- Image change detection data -

»»

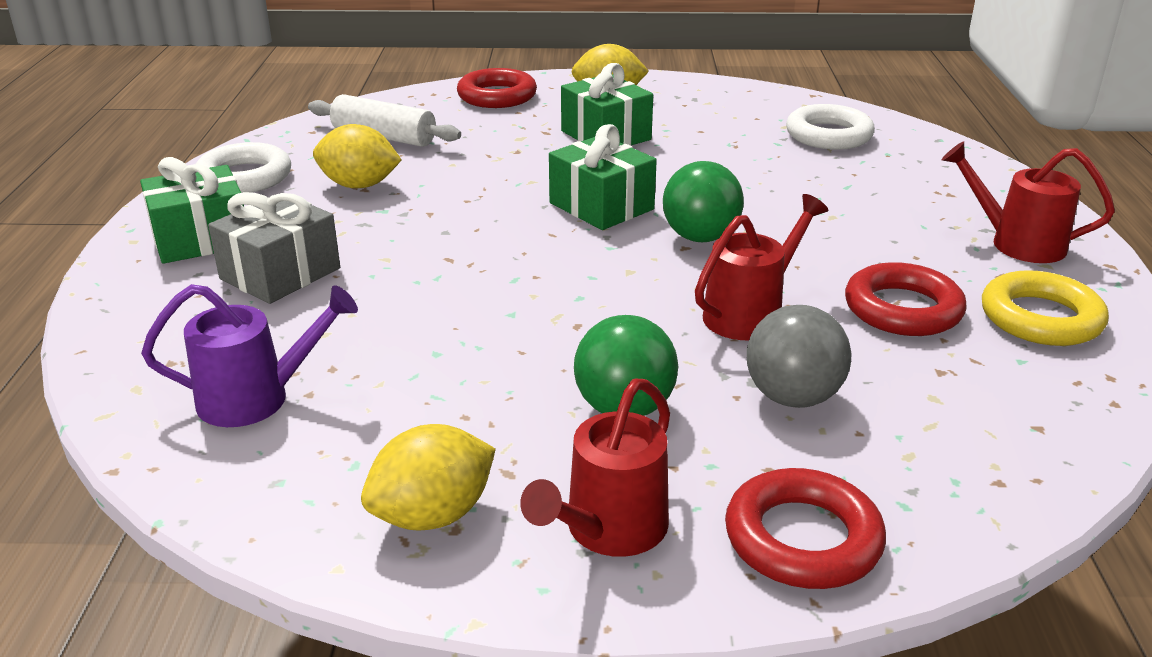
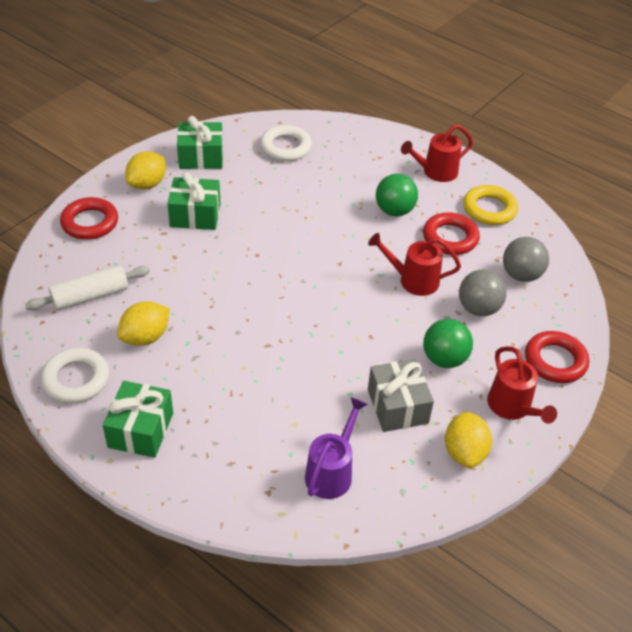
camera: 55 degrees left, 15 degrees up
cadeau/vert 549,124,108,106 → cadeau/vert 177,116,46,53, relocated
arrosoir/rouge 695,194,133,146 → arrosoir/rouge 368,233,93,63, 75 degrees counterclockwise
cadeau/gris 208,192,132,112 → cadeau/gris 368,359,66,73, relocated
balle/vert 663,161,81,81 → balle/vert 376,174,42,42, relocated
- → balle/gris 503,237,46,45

««

- Problem details -
Only the lines from the first line of the data above through the line with "balle/vert 663,161,81,81 →" should appear in the answer, retyped exactly, with every picture left out.

- Response for this exercise -
camera: 55 degrees left, 15 degrees up
cadeau/vert 549,124,108,106 → cadeau/vert 177,116,46,53, relocated
arrosoir/rouge 695,194,133,146 → arrosoir/rouge 368,233,93,63, 75 degrees counterclockwise
cadeau/gris 208,192,132,112 → cadeau/gris 368,359,66,73, relocated
balle/vert 663,161,81,81 → balle/vert 376,174,42,42, relocated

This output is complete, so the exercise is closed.